- Task brief: Among the lines below, restate word for word only those from the line with "grey 1x1 brick [245,445,325,550] -> none" through the line with "purple 1x1 cone [507,155,567,269]", with both end lines kept.

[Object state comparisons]

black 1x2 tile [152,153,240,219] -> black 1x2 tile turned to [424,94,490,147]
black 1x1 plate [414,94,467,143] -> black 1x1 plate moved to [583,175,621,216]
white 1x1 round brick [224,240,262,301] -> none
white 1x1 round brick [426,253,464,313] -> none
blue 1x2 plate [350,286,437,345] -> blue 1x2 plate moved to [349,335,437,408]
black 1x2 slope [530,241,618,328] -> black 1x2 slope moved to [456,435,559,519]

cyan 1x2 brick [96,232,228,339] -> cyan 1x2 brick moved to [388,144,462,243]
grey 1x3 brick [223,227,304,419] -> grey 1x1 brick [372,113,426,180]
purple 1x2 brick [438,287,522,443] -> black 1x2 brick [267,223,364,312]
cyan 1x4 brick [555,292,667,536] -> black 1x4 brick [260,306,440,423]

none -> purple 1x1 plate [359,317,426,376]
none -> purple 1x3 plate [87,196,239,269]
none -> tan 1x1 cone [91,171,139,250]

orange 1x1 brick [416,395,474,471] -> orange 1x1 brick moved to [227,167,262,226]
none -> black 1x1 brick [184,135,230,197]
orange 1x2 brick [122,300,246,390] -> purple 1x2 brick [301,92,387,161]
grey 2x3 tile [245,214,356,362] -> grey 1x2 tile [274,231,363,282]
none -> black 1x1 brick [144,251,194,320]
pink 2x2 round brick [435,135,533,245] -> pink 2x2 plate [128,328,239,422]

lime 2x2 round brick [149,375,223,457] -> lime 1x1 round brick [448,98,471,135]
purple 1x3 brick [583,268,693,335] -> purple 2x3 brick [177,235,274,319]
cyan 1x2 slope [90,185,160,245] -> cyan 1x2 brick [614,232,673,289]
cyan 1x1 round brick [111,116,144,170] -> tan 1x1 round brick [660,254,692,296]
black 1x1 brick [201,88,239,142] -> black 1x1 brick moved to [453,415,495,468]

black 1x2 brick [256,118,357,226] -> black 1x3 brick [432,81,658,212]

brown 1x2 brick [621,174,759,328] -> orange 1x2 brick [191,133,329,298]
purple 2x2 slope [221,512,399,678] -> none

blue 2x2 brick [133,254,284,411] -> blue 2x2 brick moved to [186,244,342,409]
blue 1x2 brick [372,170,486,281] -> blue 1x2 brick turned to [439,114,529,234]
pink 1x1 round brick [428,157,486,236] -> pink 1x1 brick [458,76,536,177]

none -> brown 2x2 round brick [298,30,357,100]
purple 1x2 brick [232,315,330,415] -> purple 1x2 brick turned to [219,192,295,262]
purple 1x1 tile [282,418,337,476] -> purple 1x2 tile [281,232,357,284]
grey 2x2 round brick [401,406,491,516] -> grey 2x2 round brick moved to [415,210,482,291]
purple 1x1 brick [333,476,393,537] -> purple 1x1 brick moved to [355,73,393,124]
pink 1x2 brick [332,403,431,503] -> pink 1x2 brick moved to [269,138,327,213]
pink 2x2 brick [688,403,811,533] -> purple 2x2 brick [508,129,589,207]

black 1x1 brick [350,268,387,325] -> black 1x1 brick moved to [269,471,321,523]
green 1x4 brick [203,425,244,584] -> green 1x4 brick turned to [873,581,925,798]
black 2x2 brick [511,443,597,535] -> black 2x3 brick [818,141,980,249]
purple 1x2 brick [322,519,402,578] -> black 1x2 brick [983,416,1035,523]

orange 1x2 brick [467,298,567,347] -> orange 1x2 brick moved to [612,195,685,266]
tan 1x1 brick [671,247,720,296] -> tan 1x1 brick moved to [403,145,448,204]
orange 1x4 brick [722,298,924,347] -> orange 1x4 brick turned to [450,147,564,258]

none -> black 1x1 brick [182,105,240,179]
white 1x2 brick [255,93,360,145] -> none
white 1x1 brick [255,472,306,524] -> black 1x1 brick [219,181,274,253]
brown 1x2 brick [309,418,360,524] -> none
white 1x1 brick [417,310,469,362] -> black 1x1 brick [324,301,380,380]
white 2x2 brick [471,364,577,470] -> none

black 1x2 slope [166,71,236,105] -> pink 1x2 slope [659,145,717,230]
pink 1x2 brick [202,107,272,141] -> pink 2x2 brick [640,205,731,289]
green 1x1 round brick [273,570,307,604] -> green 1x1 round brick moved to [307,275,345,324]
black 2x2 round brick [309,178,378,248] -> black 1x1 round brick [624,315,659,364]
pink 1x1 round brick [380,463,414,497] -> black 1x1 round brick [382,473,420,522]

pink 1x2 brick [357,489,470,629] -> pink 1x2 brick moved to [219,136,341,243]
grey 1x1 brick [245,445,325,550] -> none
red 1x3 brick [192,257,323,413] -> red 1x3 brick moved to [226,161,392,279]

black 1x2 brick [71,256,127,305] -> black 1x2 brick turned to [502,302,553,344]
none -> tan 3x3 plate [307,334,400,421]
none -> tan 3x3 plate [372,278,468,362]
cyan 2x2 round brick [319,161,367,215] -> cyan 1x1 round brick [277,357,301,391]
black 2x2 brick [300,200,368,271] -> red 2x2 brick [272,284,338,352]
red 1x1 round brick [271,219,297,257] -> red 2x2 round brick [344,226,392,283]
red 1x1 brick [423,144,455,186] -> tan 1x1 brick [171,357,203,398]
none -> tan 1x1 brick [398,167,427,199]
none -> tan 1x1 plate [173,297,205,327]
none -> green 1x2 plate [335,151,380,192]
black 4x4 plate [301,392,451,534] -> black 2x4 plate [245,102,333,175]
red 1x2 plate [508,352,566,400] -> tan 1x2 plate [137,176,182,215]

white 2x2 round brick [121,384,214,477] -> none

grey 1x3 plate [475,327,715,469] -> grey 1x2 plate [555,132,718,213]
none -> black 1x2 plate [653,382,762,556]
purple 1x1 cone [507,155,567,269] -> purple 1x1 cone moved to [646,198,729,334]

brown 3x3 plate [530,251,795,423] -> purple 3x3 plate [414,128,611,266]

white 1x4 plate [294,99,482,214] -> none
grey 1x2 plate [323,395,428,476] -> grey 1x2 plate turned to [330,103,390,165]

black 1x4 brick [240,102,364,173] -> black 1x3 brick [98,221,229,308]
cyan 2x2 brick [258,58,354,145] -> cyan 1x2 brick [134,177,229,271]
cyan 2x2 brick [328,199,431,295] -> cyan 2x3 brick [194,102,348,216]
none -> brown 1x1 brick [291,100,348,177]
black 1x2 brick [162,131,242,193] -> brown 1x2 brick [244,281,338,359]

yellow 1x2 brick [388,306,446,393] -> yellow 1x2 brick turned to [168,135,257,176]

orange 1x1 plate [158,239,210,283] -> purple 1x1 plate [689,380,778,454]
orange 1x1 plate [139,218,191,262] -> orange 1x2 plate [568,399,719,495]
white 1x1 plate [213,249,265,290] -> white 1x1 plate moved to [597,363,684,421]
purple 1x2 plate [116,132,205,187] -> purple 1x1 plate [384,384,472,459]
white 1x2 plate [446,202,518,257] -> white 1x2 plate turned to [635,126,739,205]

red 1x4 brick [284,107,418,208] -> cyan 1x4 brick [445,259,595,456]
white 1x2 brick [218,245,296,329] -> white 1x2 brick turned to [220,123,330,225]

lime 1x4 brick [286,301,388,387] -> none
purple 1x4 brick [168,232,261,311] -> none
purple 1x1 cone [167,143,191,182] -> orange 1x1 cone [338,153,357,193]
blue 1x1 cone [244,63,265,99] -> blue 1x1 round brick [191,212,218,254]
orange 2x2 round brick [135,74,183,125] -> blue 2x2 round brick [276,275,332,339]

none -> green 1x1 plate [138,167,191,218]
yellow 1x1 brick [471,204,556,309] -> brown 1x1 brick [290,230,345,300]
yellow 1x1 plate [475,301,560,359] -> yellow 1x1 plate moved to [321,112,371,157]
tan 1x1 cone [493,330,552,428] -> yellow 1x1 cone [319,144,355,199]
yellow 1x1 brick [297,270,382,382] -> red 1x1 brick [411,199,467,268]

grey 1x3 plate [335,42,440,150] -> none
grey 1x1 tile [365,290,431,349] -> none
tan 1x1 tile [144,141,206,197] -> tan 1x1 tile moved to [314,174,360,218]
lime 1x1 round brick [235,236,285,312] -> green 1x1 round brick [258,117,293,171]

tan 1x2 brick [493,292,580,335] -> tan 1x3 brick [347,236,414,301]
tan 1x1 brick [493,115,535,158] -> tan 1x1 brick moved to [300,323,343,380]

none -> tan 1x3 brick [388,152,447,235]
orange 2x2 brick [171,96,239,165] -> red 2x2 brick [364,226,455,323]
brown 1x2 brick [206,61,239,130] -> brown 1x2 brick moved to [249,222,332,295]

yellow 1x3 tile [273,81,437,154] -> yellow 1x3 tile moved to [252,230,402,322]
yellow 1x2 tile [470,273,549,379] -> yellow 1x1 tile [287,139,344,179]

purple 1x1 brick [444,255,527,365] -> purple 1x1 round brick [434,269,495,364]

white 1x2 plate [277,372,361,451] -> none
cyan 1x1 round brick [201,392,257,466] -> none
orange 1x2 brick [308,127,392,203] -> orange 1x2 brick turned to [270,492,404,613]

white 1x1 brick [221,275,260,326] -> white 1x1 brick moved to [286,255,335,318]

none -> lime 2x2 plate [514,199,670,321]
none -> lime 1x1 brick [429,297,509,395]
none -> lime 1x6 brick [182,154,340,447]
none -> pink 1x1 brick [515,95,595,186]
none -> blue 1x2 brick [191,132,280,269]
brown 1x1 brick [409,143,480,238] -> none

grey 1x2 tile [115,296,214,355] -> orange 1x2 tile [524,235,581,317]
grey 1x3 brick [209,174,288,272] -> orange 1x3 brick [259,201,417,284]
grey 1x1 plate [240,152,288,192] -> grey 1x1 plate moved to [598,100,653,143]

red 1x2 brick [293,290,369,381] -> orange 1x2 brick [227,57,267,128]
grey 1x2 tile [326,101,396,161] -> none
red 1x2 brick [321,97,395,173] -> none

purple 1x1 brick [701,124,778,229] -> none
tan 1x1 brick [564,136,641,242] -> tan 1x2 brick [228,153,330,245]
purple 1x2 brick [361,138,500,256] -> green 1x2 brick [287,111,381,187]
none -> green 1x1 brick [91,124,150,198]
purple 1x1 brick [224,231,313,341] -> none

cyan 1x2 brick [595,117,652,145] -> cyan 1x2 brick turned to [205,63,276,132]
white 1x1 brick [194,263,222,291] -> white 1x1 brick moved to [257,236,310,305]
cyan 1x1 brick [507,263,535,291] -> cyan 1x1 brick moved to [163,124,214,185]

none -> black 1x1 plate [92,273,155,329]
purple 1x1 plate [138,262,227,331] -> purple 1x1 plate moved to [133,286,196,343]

- Exercise answer:
grey 1x1 brick [245,445,325,550] -> none
red 1x3 brick [192,257,323,413] -> red 1x3 brick moved to [226,161,392,279]

black 1x2 brick [71,256,127,305] -> black 1x2 brick turned to [502,302,553,344]
none -> tan 3x3 plate [307,334,400,421]
none -> tan 3x3 plate [372,278,468,362]
cyan 2x2 round brick [319,161,367,215] -> cyan 1x1 round brick [277,357,301,391]
black 2x2 brick [300,200,368,271] -> red 2x2 brick [272,284,338,352]
red 1x1 round brick [271,219,297,257] -> red 2x2 round brick [344,226,392,283]
red 1x1 brick [423,144,455,186] -> tan 1x1 brick [171,357,203,398]
none -> tan 1x1 brick [398,167,427,199]
none -> tan 1x1 plate [173,297,205,327]
none -> green 1x2 plate [335,151,380,192]
black 4x4 plate [301,392,451,534] -> black 2x4 plate [245,102,333,175]
red 1x2 plate [508,352,566,400] -> tan 1x2 plate [137,176,182,215]

white 2x2 round brick [121,384,214,477] -> none

grey 1x3 plate [475,327,715,469] -> grey 1x2 plate [555,132,718,213]
none -> black 1x2 plate [653,382,762,556]
purple 1x1 cone [507,155,567,269] -> purple 1x1 cone moved to [646,198,729,334]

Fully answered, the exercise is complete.